* Your objective *
For this exercise, please return exactly the line containing "- → OrangeColouredGamePawn [290,102]" and each line after it through the end of the records, with no pictures included.

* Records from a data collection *

▼

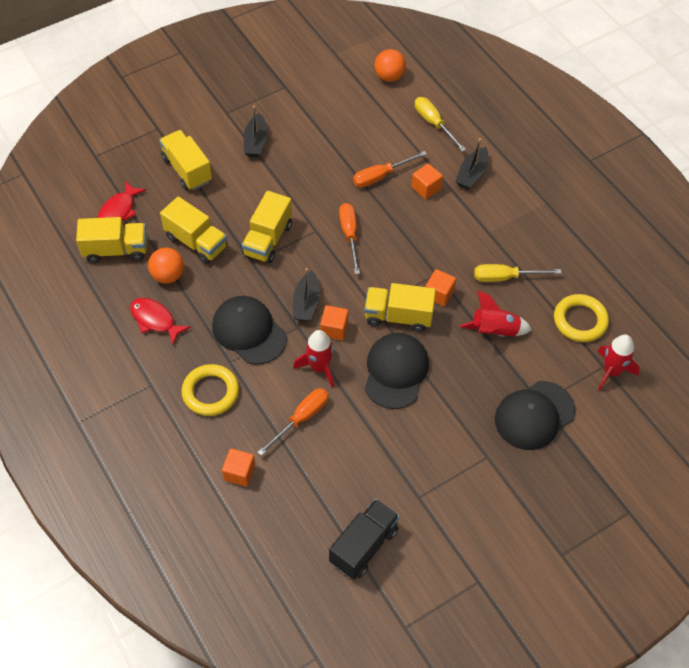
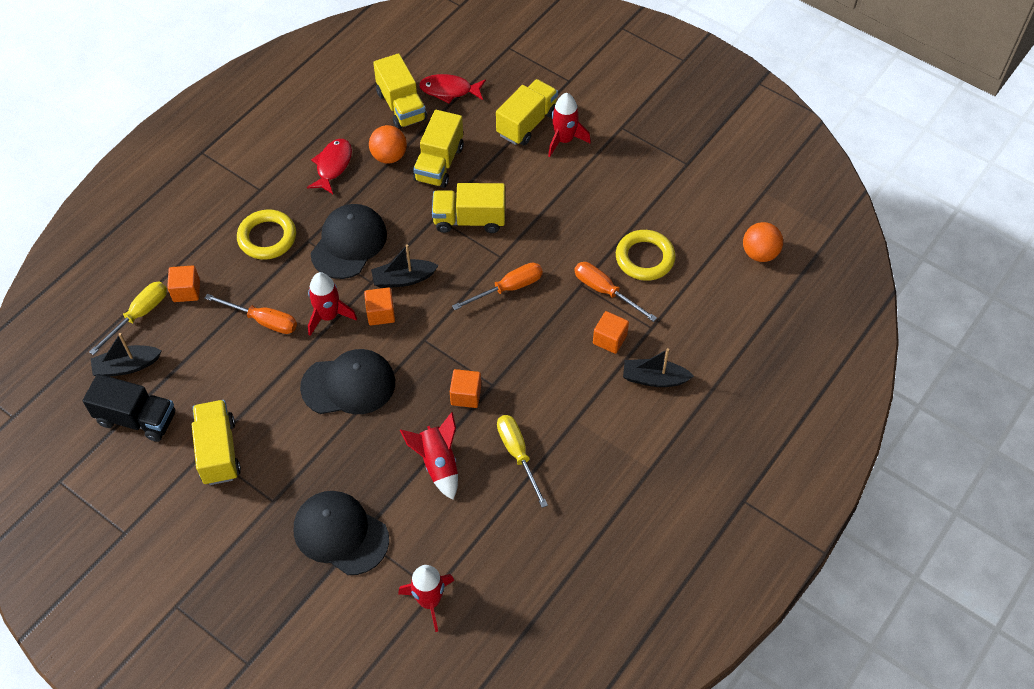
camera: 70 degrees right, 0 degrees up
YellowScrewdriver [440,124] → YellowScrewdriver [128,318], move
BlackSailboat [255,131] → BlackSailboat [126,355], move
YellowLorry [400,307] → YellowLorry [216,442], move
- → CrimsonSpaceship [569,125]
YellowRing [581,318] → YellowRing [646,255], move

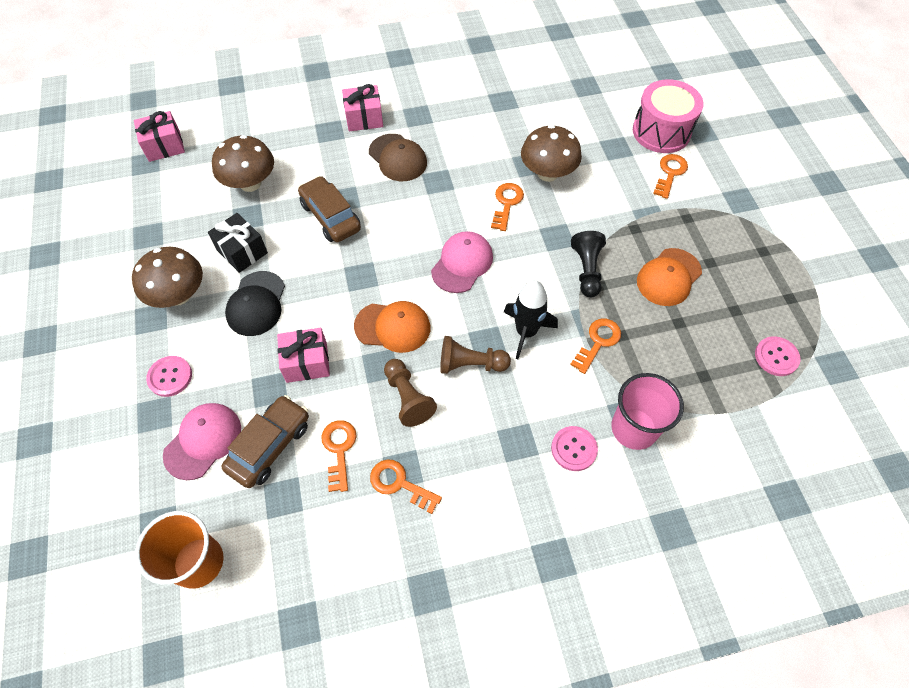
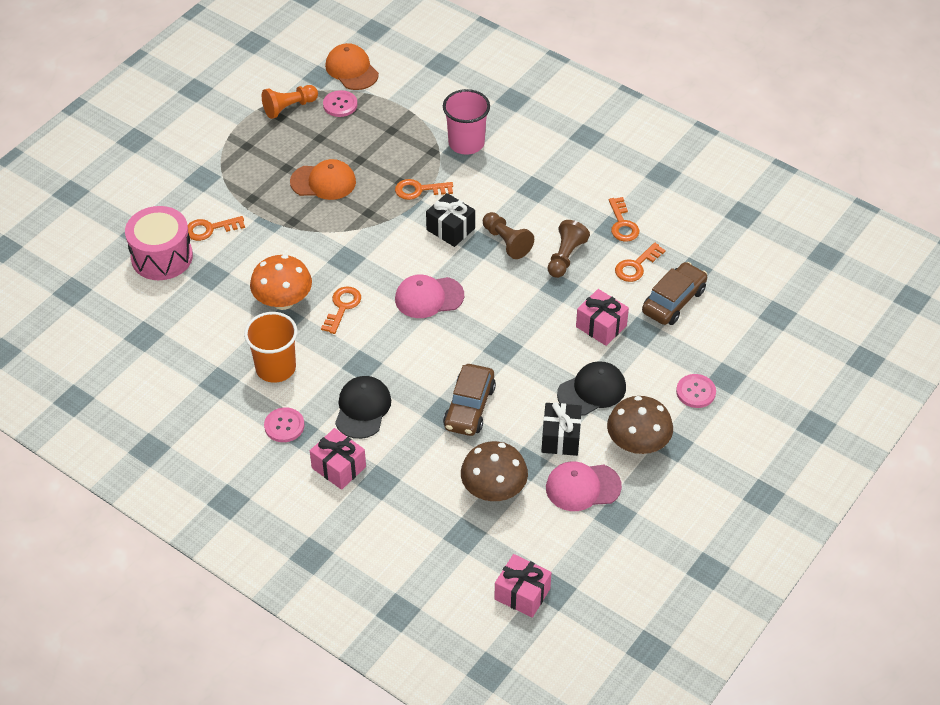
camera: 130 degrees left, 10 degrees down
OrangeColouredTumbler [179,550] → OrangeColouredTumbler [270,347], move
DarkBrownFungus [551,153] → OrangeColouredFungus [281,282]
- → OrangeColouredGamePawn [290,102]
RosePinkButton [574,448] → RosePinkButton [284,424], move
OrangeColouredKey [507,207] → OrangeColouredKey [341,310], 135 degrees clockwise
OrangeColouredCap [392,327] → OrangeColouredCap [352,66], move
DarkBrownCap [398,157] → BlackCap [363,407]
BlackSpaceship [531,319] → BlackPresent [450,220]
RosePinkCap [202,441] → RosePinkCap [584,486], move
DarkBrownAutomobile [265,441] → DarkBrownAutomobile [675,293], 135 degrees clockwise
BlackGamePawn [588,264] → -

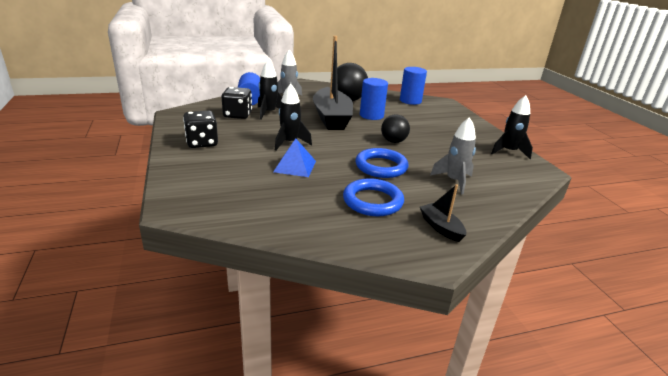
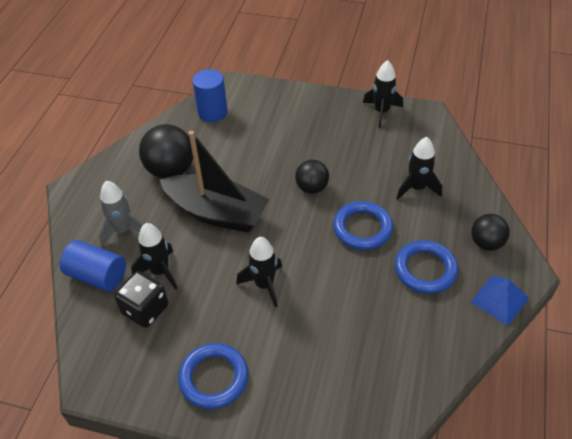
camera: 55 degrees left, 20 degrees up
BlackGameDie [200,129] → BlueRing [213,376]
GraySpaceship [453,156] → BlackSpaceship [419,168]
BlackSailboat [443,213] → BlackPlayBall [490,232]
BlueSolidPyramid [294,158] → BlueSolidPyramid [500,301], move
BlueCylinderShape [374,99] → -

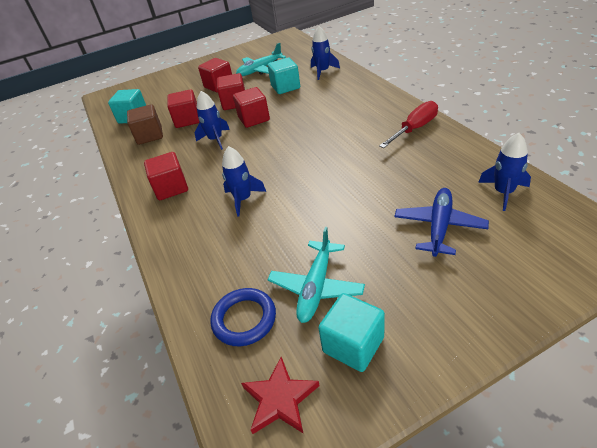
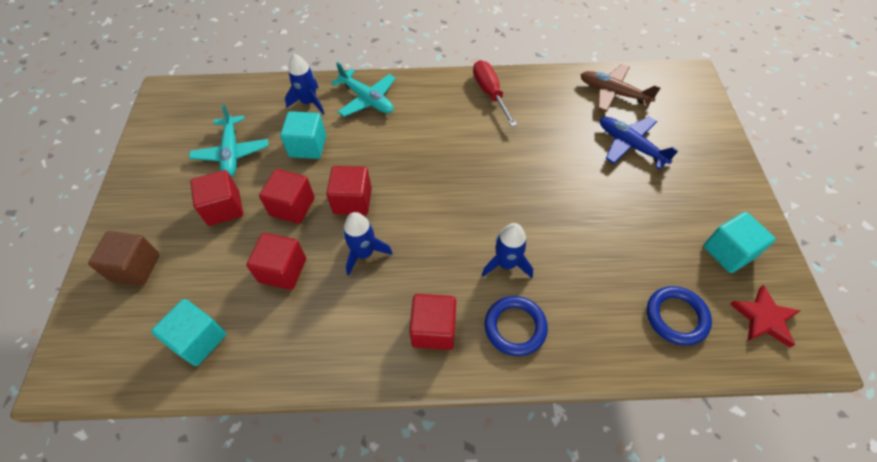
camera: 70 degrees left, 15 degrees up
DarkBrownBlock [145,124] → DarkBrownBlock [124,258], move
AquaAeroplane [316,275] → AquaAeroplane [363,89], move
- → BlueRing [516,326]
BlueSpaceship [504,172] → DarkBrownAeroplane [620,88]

▲

* Exercise answer *
- → OrangeColouredGamePawn [290,102]
RosePinkButton [574,448] → RosePinkButton [284,424], move
OrangeColouredKey [507,207] → OrangeColouredKey [341,310], 135 degrees clockwise
OrangeColouredCap [392,327] → OrangeColouredCap [352,66], move
DarkBrownCap [398,157] → BlackCap [363,407]
BlackSpaceship [531,319] → BlackPresent [450,220]
RosePinkCap [202,441] → RosePinkCap [584,486], move
DarkBrownAutomobile [265,441] → DarkBrownAutomobile [675,293], 135 degrees clockwise
BlackGamePawn [588,264] → -

camera: 55 degrees left, 20 degrees up
BlackGameDie [200,129] → BlueRing [213,376]
GraySpaceship [453,156] → BlackSpaceship [419,168]
BlackSailboat [443,213] → BlackPlayBall [490,232]
BlueSolidPyramid [294,158] → BlueSolidPyramid [500,301], move
BlueCylinderShape [374,99] → -

camera: 70 degrees left, 15 degrees up
DarkBrownBlock [145,124] → DarkBrownBlock [124,258], move
AquaAeroplane [316,275] → AquaAeroplane [363,89], move
- → BlueRing [516,326]
BlueSpaceship [504,172] → DarkBrownAeroplane [620,88]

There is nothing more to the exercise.